DATA BELOW
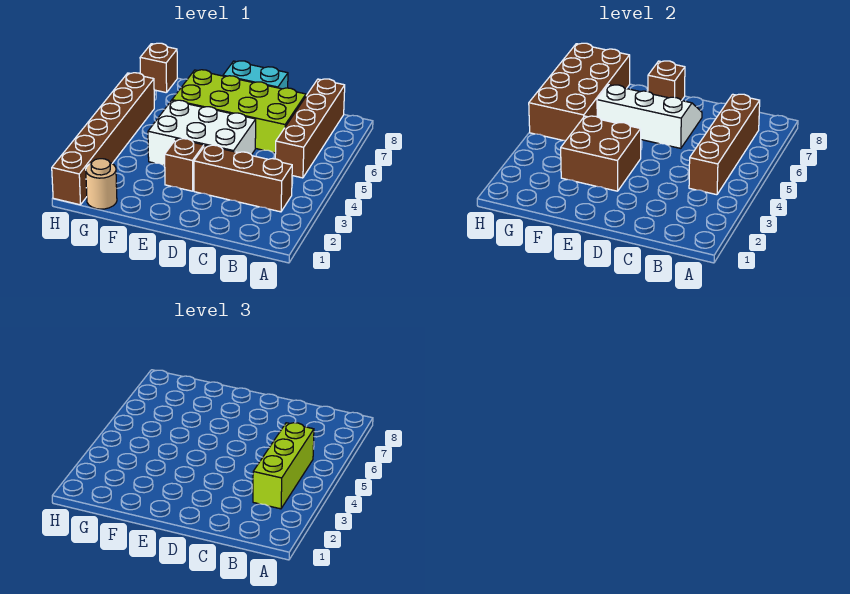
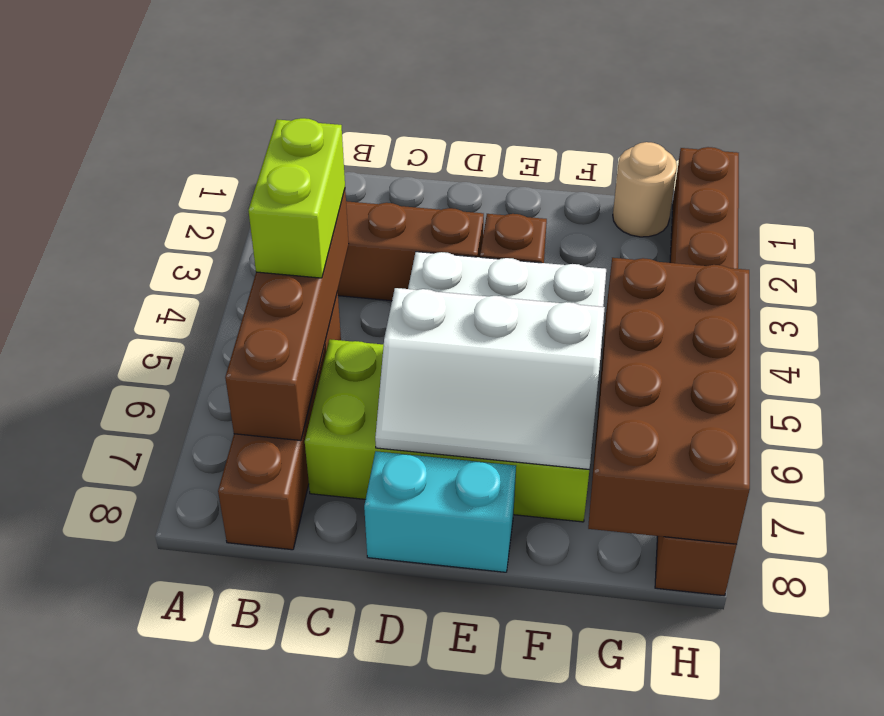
lime brick B3:B5 level 3 -> lime brick B4:B5 level 3
brown brick E3:F4 level 2 -> none
brown brick E8 level 2 -> none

ABOUT THIS EXERCISE
Please write out the entire listing above exactly, but leave the pictures out.

THE ANSWER
lime brick B3:B5 level 3 -> lime brick B4:B5 level 3
brown brick E3:F4 level 2 -> none
brown brick E8 level 2 -> none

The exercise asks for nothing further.